▸ **Assigned task**
Restate the listing below word for word, pictures excluded.

▸ **Data block**
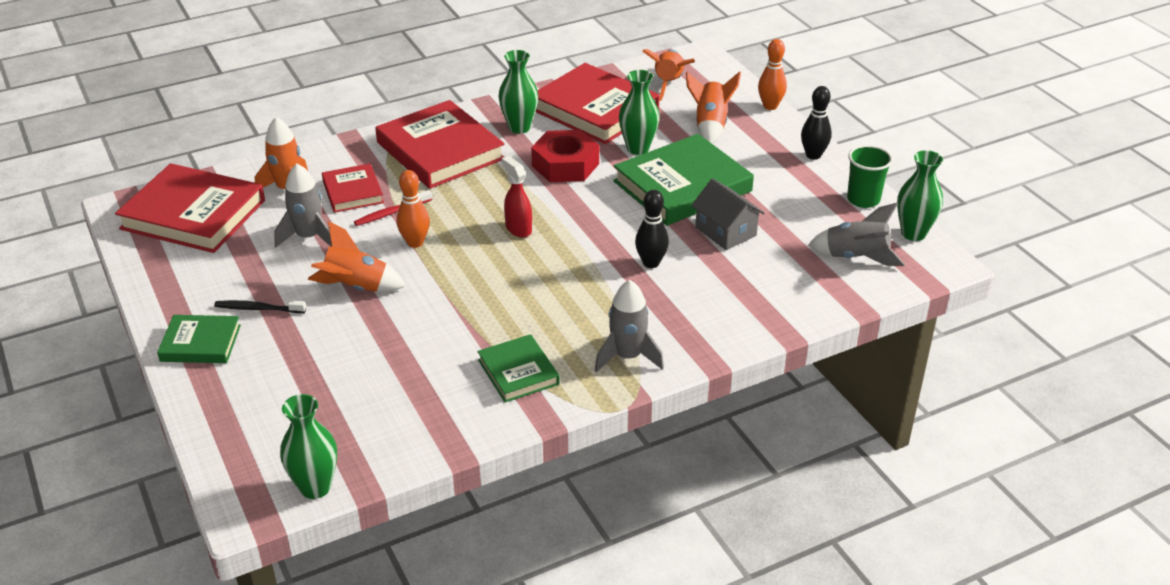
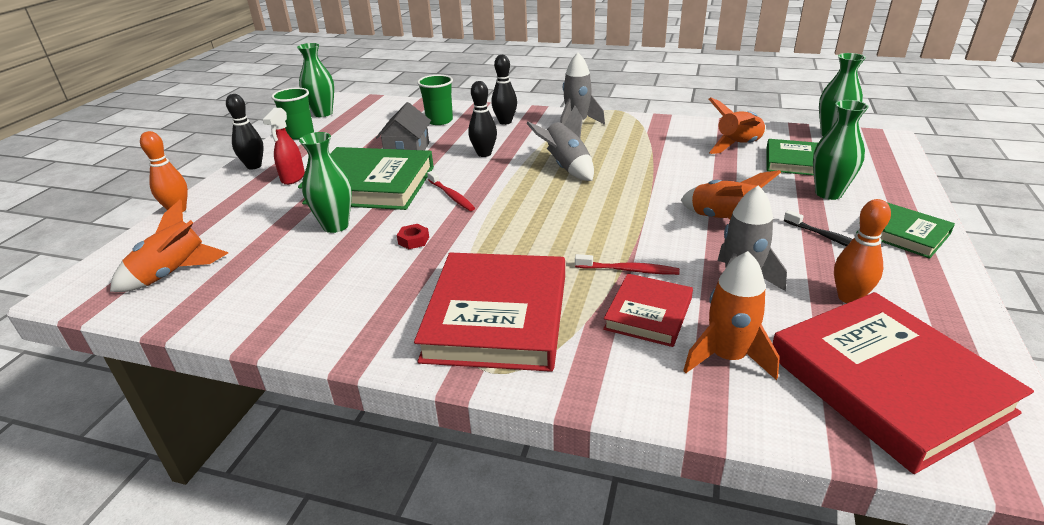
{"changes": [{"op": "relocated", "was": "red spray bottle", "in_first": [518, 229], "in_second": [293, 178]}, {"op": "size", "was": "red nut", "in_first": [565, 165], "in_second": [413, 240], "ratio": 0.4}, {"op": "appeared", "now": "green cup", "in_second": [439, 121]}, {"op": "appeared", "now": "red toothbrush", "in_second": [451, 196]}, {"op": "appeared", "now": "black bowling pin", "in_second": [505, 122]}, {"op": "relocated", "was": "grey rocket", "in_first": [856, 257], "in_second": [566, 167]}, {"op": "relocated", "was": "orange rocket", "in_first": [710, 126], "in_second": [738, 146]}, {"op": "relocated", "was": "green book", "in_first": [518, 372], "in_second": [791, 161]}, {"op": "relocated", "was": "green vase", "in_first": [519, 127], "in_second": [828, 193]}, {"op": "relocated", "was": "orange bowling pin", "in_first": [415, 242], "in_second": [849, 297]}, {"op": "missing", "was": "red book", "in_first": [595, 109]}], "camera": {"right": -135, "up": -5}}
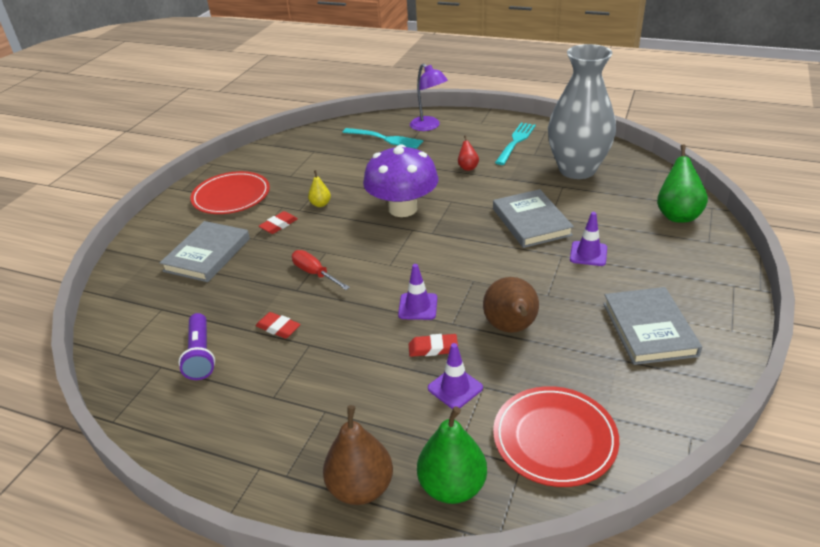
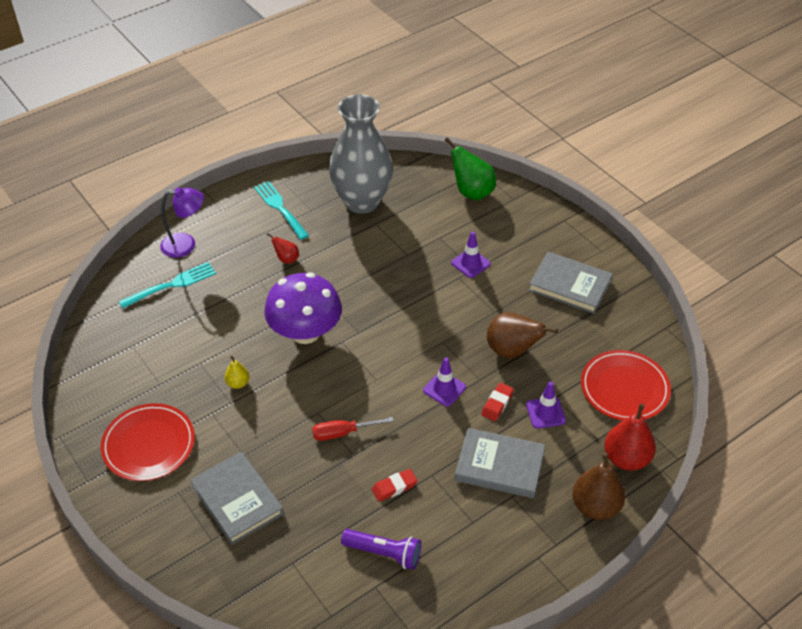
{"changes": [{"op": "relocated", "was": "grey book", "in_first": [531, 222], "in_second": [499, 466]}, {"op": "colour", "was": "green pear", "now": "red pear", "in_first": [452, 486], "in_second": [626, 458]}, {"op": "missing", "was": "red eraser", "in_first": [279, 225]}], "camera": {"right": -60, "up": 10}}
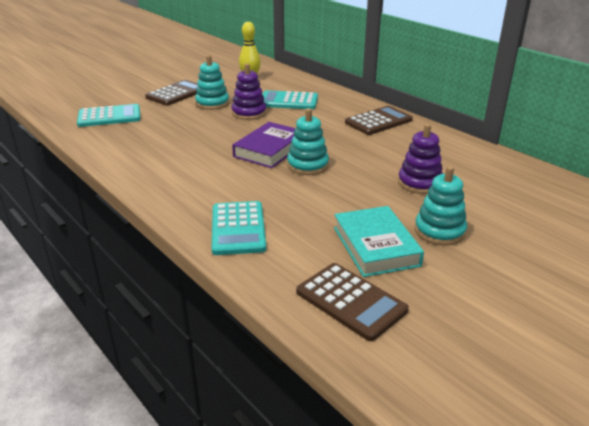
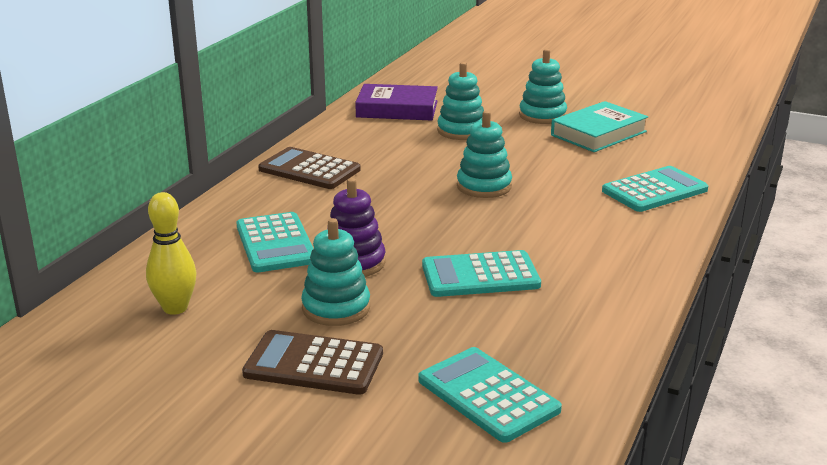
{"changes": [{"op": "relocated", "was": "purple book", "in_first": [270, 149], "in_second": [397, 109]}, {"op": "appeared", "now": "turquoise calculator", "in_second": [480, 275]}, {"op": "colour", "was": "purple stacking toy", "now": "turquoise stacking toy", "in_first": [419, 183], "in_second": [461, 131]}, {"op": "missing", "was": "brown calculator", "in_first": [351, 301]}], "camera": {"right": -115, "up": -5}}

▸ **Task result**
{"changes": [{"op": "relocated", "was": "red spray bottle", "in_first": [518, 229], "in_second": [293, 178]}, {"op": "size", "was": "red nut", "in_first": [565, 165], "in_second": [413, 240], "ratio": 0.4}, {"op": "appeared", "now": "green cup", "in_second": [439, 121]}, {"op": "appeared", "now": "red toothbrush", "in_second": [451, 196]}, {"op": "appeared", "now": "black bowling pin", "in_second": [505, 122]}, {"op": "relocated", "was": "grey rocket", "in_first": [856, 257], "in_second": [566, 167]}, {"op": "relocated", "was": "orange rocket", "in_first": [710, 126], "in_second": [738, 146]}, {"op": "relocated", "was": "green book", "in_first": [518, 372], "in_second": [791, 161]}, {"op": "relocated", "was": "green vase", "in_first": [519, 127], "in_second": [828, 193]}, {"op": "relocated", "was": "orange bowling pin", "in_first": [415, 242], "in_second": [849, 297]}, {"op": "missing", "was": "red book", "in_first": [595, 109]}], "camera": {"right": -135, "up": -5}}
{"changes": [{"op": "relocated", "was": "grey book", "in_first": [531, 222], "in_second": [499, 466]}, {"op": "colour", "was": "green pear", "now": "red pear", "in_first": [452, 486], "in_second": [626, 458]}, {"op": "missing", "was": "red eraser", "in_first": [279, 225]}], "camera": {"right": -60, "up": 10}}
{"changes": [{"op": "relocated", "was": "purple book", "in_first": [270, 149], "in_second": [397, 109]}, {"op": "appeared", "now": "turquoise calculator", "in_second": [480, 275]}, {"op": "colour", "was": "purple stacking toy", "now": "turquoise stacking toy", "in_first": [419, 183], "in_second": [461, 131]}, {"op": "missing", "was": "brown calculator", "in_first": [351, 301]}], "camera": {"right": -115, "up": -5}}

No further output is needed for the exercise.